▶ **Task requirements**
Print every one of the records verbatim, omitting nothing.

▶ **Content revision data**

--- --- ---

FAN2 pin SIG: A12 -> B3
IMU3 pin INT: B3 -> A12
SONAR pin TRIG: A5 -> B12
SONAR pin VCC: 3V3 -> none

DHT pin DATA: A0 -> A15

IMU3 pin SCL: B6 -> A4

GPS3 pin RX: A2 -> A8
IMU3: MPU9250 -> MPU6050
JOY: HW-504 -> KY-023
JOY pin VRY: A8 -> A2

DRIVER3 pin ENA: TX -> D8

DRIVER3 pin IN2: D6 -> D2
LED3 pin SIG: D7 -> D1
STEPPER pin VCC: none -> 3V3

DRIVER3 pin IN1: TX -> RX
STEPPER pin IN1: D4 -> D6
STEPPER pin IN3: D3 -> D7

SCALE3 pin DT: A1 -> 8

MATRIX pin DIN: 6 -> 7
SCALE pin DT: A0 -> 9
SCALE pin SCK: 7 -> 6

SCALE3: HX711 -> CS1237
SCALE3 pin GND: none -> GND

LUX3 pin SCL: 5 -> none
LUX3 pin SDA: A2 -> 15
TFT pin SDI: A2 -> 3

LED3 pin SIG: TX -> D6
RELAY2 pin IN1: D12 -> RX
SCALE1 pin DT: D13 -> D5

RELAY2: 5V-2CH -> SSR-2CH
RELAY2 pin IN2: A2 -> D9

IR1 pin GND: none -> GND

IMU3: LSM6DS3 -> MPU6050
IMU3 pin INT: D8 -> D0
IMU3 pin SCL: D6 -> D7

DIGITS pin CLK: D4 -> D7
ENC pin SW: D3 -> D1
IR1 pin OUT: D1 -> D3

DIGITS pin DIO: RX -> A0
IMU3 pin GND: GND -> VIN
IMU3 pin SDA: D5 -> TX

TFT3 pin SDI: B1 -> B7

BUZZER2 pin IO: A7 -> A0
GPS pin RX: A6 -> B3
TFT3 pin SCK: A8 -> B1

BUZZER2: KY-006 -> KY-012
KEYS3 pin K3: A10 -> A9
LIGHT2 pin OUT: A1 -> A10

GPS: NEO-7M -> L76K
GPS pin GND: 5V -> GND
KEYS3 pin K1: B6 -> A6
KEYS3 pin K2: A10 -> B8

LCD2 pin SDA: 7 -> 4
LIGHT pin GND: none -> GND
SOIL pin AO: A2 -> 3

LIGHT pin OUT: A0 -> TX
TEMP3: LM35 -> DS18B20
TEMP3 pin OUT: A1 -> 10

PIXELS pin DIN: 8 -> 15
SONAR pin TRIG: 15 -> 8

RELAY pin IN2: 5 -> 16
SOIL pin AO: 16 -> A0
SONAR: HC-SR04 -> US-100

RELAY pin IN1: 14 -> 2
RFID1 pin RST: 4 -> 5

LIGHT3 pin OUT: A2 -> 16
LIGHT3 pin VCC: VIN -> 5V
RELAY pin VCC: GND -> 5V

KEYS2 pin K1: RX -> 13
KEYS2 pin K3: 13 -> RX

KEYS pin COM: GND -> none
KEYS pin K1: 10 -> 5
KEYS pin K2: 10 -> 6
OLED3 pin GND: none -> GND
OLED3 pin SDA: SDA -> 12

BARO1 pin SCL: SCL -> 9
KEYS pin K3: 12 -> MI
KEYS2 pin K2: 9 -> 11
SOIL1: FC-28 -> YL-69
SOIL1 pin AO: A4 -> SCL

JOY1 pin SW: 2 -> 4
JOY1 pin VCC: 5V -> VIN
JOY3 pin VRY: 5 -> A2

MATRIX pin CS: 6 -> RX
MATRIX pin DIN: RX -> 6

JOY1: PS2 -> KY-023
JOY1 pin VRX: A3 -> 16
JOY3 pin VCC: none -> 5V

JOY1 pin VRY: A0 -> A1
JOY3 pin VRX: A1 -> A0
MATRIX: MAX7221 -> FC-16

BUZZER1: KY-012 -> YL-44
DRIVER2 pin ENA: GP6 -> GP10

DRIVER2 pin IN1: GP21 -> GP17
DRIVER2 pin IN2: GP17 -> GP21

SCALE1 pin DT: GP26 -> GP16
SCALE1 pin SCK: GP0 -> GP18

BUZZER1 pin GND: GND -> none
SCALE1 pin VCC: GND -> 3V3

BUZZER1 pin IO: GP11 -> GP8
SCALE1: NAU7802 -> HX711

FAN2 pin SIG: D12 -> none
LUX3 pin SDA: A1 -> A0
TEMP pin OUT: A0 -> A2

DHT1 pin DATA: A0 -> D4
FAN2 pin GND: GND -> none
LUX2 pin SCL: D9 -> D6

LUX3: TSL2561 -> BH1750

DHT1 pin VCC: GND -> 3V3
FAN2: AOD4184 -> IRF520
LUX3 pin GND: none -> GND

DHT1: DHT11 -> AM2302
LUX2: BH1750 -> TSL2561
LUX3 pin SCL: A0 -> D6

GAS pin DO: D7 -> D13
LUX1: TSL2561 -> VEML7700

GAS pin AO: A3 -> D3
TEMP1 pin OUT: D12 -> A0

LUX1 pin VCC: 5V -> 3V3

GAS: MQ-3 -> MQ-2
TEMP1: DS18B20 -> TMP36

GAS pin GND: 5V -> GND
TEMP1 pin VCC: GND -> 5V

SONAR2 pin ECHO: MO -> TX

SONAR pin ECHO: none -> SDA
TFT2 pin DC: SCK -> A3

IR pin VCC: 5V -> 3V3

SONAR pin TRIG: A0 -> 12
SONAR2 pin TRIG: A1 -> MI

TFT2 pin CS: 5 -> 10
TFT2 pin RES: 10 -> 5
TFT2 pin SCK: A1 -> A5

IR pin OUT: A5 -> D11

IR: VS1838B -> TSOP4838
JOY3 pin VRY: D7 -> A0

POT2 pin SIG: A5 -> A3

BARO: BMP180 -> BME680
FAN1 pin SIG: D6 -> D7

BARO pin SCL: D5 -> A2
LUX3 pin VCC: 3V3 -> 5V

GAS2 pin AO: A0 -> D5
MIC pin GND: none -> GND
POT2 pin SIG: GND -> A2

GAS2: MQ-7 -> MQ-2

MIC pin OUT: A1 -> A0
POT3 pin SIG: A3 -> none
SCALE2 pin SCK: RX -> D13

--- --- ---

▶ **Solution to this task**
FAN2 pin SIG: A12 -> B3
IMU3 pin INT: B3 -> A12
SONAR pin TRIG: A5 -> B12
SONAR pin VCC: 3V3 -> none

DHT pin DATA: A0 -> A15

IMU3 pin SCL: B6 -> A4

GPS3 pin RX: A2 -> A8
IMU3: MPU9250 -> MPU6050
JOY: HW-504 -> KY-023
JOY pin VRY: A8 -> A2

DRIVER3 pin ENA: TX -> D8

DRIVER3 pin IN2: D6 -> D2
LED3 pin SIG: D7 -> D1
STEPPER pin VCC: none -> 3V3

DRIVER3 pin IN1: TX -> RX
STEPPER pin IN1: D4 -> D6
STEPPER pin IN3: D3 -> D7

SCALE3 pin DT: A1 -> 8

MATRIX pin DIN: 6 -> 7
SCALE pin DT: A0 -> 9
SCALE pin SCK: 7 -> 6

SCALE3: HX711 -> CS1237
SCALE3 pin GND: none -> GND

LUX3 pin SCL: 5 -> none
LUX3 pin SDA: A2 -> 15
TFT pin SDI: A2 -> 3

LED3 pin SIG: TX -> D6
RELAY2 pin IN1: D12 -> RX
SCALE1 pin DT: D13 -> D5

RELAY2: 5V-2CH -> SSR-2CH
RELAY2 pin IN2: A2 -> D9

IR1 pin GND: none -> GND

IMU3: LSM6DS3 -> MPU6050
IMU3 pin INT: D8 -> D0
IMU3 pin SCL: D6 -> D7

DIGITS pin CLK: D4 -> D7
ENC pin SW: D3 -> D1
IR1 pin OUT: D1 -> D3

DIGITS pin DIO: RX -> A0
IMU3 pin GND: GND -> VIN
IMU3 pin SDA: D5 -> TX

TFT3 pin SDI: B1 -> B7

BUZZER2 pin IO: A7 -> A0
GPS pin RX: A6 -> B3
TFT3 pin SCK: A8 -> B1

BUZZER2: KY-006 -> KY-012
KEYS3 pin K3: A10 -> A9
LIGHT2 pin OUT: A1 -> A10

GPS: NEO-7M -> L76K
GPS pin GND: 5V -> GND
KEYS3 pin K1: B6 -> A6
KEYS3 pin K2: A10 -> B8

LCD2 pin SDA: 7 -> 4
LIGHT pin GND: none -> GND
SOIL pin AO: A2 -> 3

LIGHT pin OUT: A0 -> TX
TEMP3: LM35 -> DS18B20
TEMP3 pin OUT: A1 -> 10

PIXELS pin DIN: 8 -> 15
SONAR pin TRIG: 15 -> 8

RELAY pin IN2: 5 -> 16
SOIL pin AO: 16 -> A0
SONAR: HC-SR04 -> US-100

RELAY pin IN1: 14 -> 2
RFID1 pin RST: 4 -> 5

LIGHT3 pin OUT: A2 -> 16
LIGHT3 pin VCC: VIN -> 5V
RELAY pin VCC: GND -> 5V

KEYS2 pin K1: RX -> 13
KEYS2 pin K3: 13 -> RX

KEYS pin COM: GND -> none
KEYS pin K1: 10 -> 5
KEYS pin K2: 10 -> 6
OLED3 pin GND: none -> GND
OLED3 pin SDA: SDA -> 12

BARO1 pin SCL: SCL -> 9
KEYS pin K3: 12 -> MI
KEYS2 pin K2: 9 -> 11
SOIL1: FC-28 -> YL-69
SOIL1 pin AO: A4 -> SCL

JOY1 pin SW: 2 -> 4
JOY1 pin VCC: 5V -> VIN
JOY3 pin VRY: 5 -> A2

MATRIX pin CS: 6 -> RX
MATRIX pin DIN: RX -> 6

JOY1: PS2 -> KY-023
JOY1 pin VRX: A3 -> 16
JOY3 pin VCC: none -> 5V

JOY1 pin VRY: A0 -> A1
JOY3 pin VRX: A1 -> A0
MATRIX: MAX7221 -> FC-16

BUZZER1: KY-012 -> YL-44
DRIVER2 pin ENA: GP6 -> GP10

DRIVER2 pin IN1: GP21 -> GP17
DRIVER2 pin IN2: GP17 -> GP21

SCALE1 pin DT: GP26 -> GP16
SCALE1 pin SCK: GP0 -> GP18

BUZZER1 pin GND: GND -> none
SCALE1 pin VCC: GND -> 3V3

BUZZER1 pin IO: GP11 -> GP8
SCALE1: NAU7802 -> HX711

FAN2 pin SIG: D12 -> none
LUX3 pin SDA: A1 -> A0
TEMP pin OUT: A0 -> A2

DHT1 pin DATA: A0 -> D4
FAN2 pin GND: GND -> none
LUX2 pin SCL: D9 -> D6

LUX3: TSL2561 -> BH1750

DHT1 pin VCC: GND -> 3V3
FAN2: AOD4184 -> IRF520
LUX3 pin GND: none -> GND

DHT1: DHT11 -> AM2302
LUX2: BH1750 -> TSL2561
LUX3 pin SCL: A0 -> D6

GAS pin DO: D7 -> D13
LUX1: TSL2561 -> VEML7700

GAS pin AO: A3 -> D3
TEMP1 pin OUT: D12 -> A0

LUX1 pin VCC: 5V -> 3V3

GAS: MQ-3 -> MQ-2
TEMP1: DS18B20 -> TMP36

GAS pin GND: 5V -> GND
TEMP1 pin VCC: GND -> 5V

SONAR2 pin ECHO: MO -> TX

SONAR pin ECHO: none -> SDA
TFT2 pin DC: SCK -> A3

IR pin VCC: 5V -> 3V3

SONAR pin TRIG: A0 -> 12
SONAR2 pin TRIG: A1 -> MI

TFT2 pin CS: 5 -> 10
TFT2 pin RES: 10 -> 5
TFT2 pin SCK: A1 -> A5

IR pin OUT: A5 -> D11

IR: VS1838B -> TSOP4838
JOY3 pin VRY: D7 -> A0

POT2 pin SIG: A5 -> A3

BARO: BMP180 -> BME680
FAN1 pin SIG: D6 -> D7

BARO pin SCL: D5 -> A2
LUX3 pin VCC: 3V3 -> 5V

GAS2 pin AO: A0 -> D5
MIC pin GND: none -> GND
POT2 pin SIG: GND -> A2

GAS2: MQ-7 -> MQ-2

MIC pin OUT: A1 -> A0
POT3 pin SIG: A3 -> none
SCALE2 pin SCK: RX -> D13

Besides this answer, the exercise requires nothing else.